Locate every line in the records below that holds the word "none" and return each one.

■ Materials provided
########

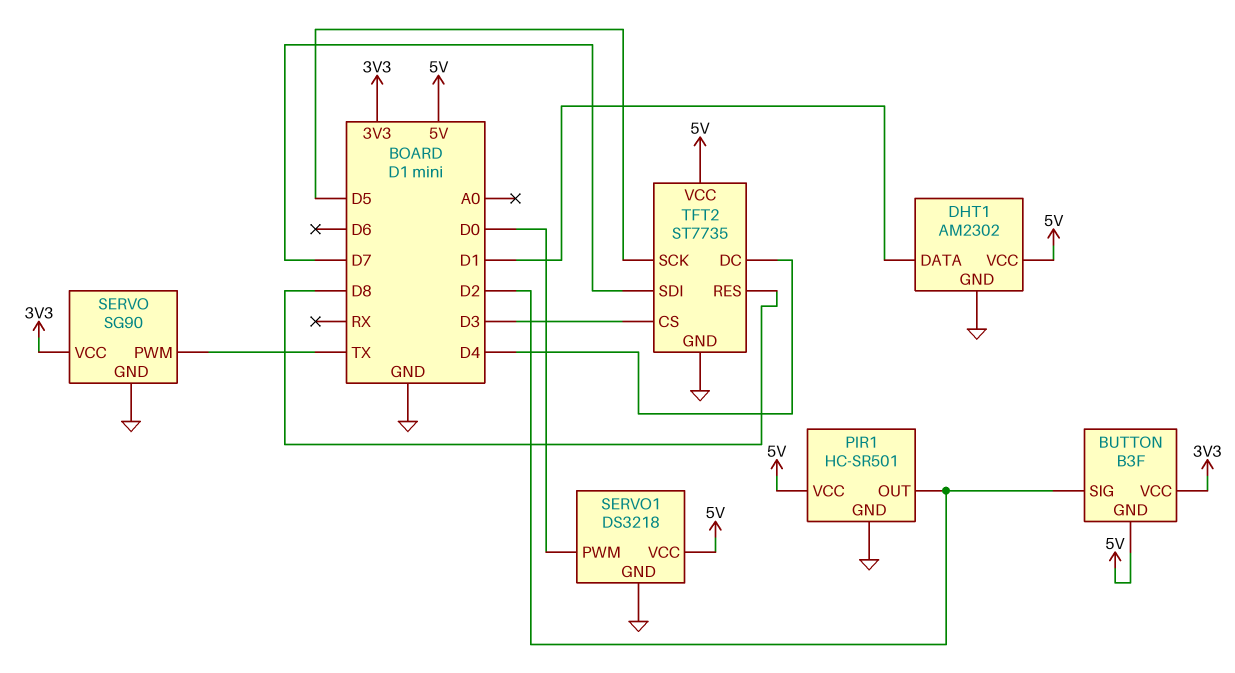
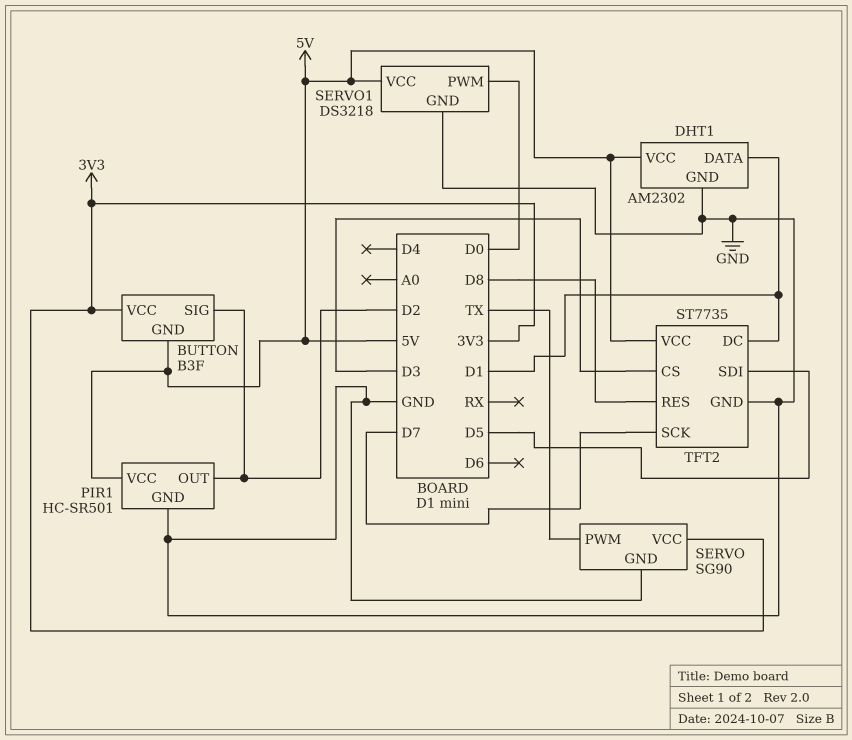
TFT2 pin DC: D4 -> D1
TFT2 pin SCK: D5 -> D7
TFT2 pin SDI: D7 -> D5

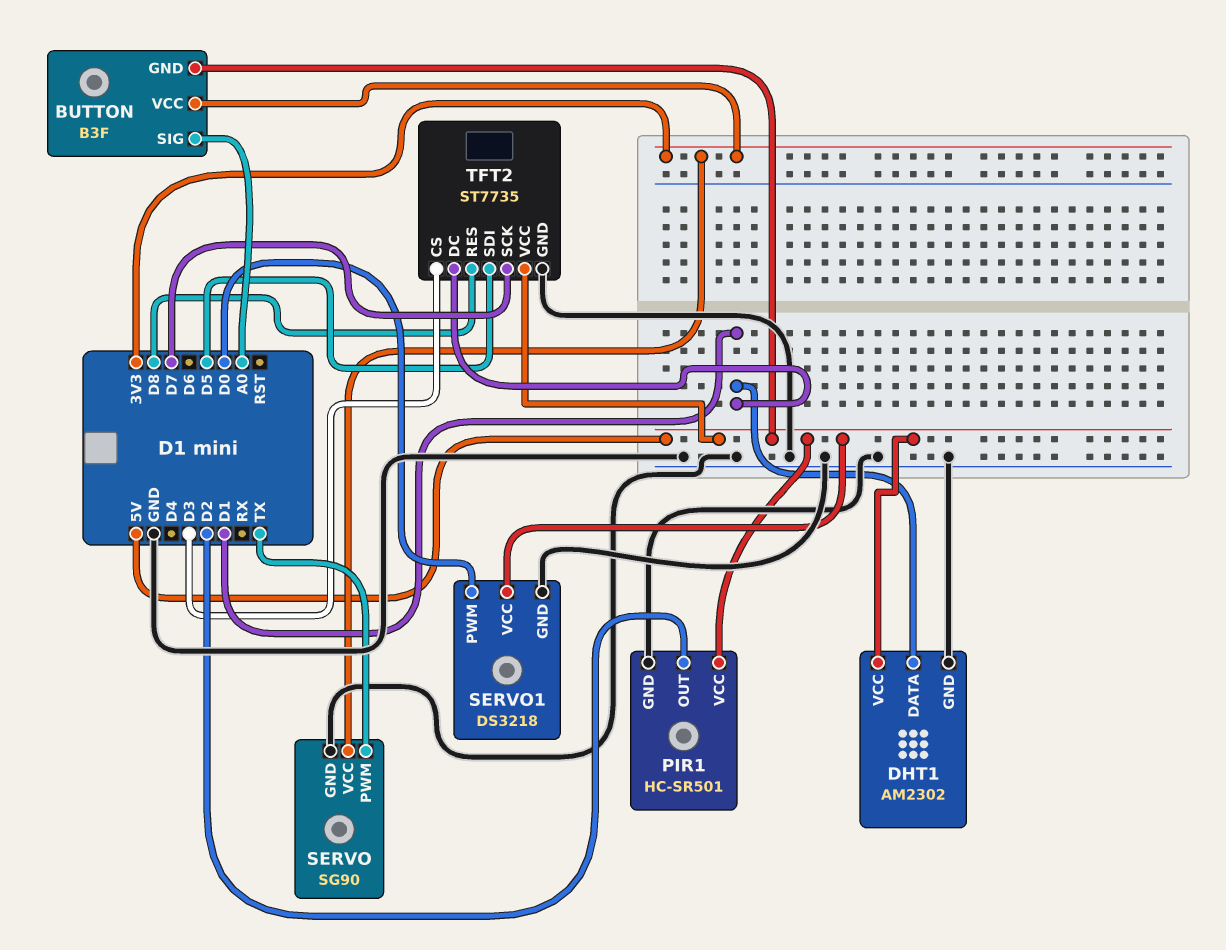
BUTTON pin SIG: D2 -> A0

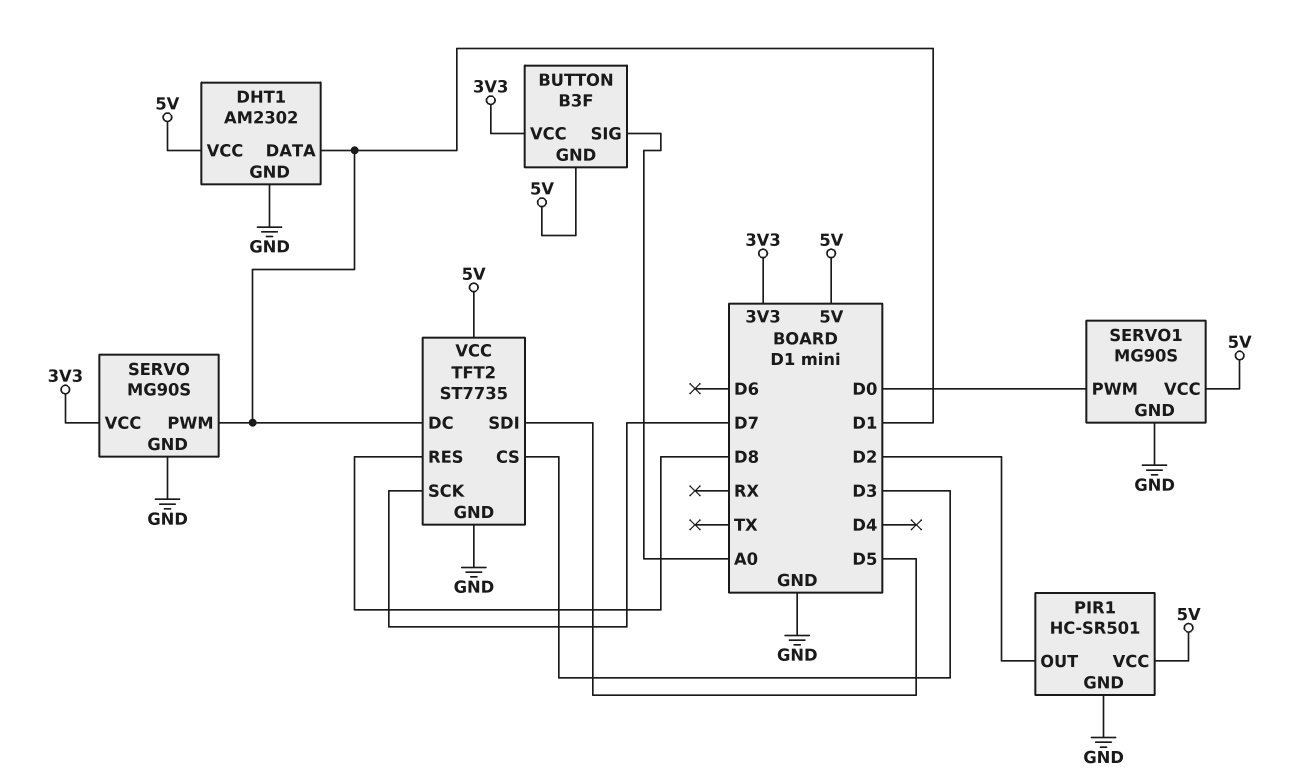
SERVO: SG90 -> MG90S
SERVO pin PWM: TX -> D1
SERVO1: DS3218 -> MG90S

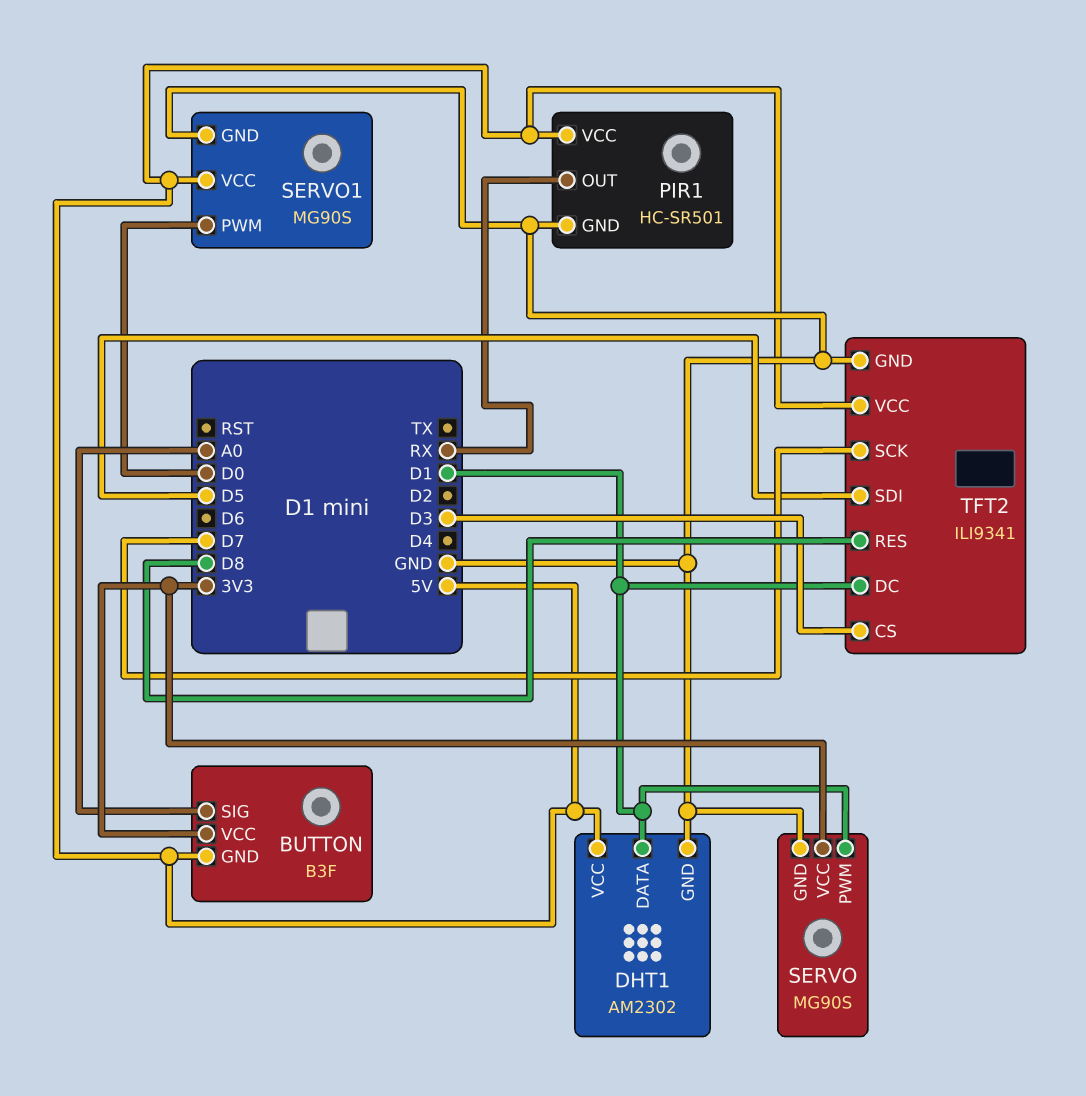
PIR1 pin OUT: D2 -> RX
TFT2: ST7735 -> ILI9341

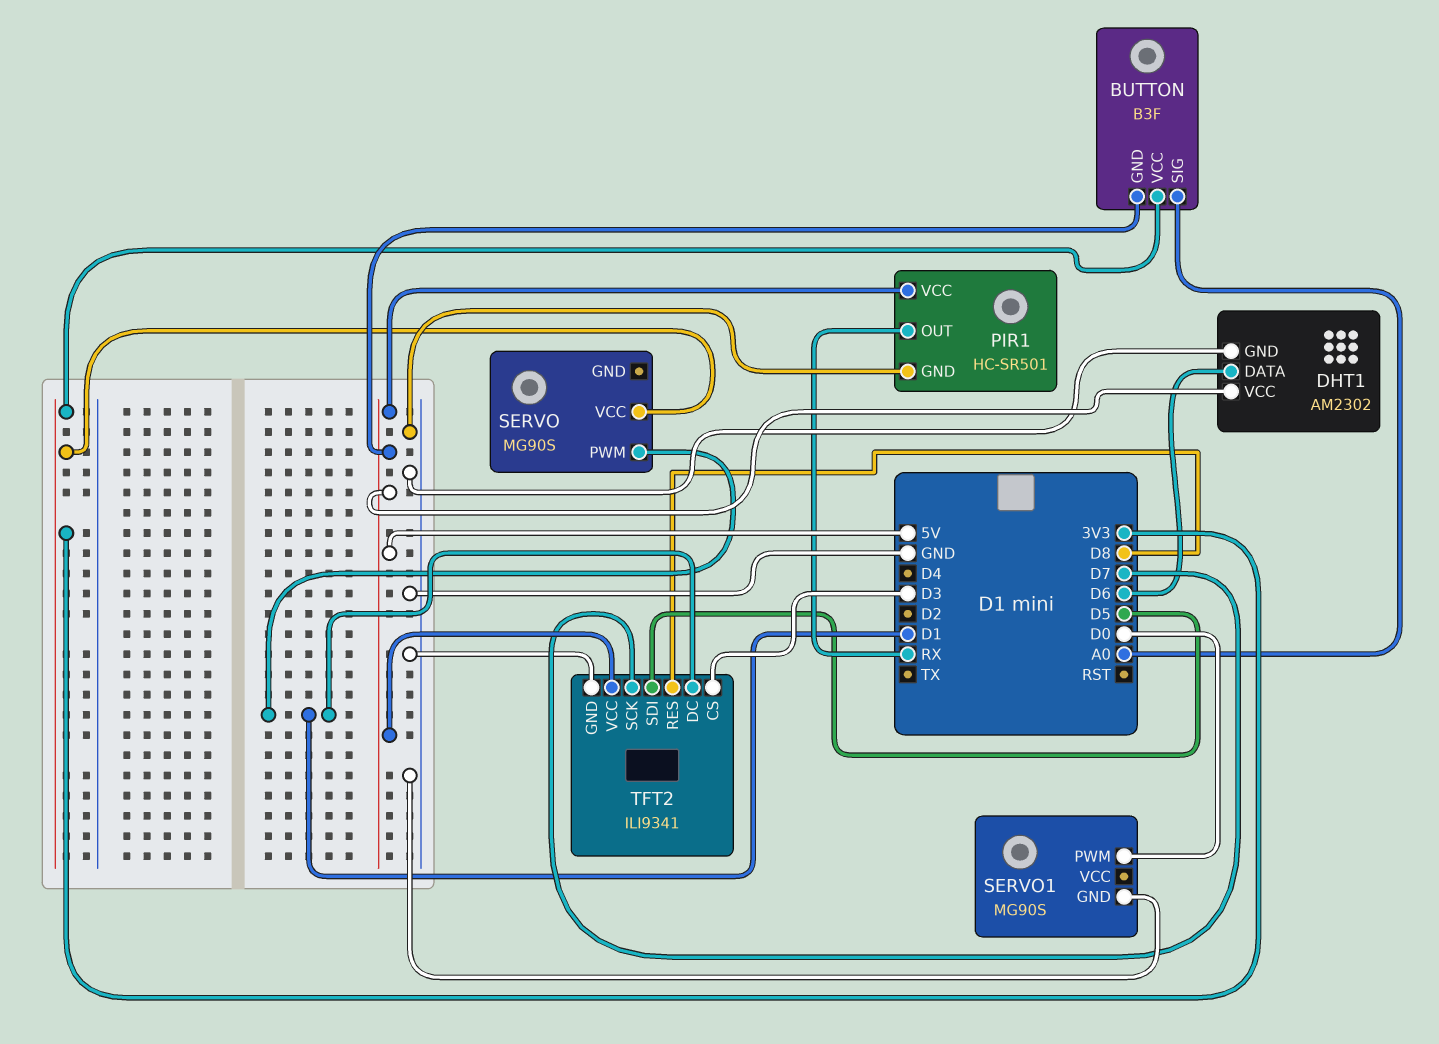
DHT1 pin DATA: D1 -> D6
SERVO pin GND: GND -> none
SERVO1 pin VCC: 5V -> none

########

■ Result below
SERVO pin GND: GND -> none
SERVO1 pin VCC: 5V -> none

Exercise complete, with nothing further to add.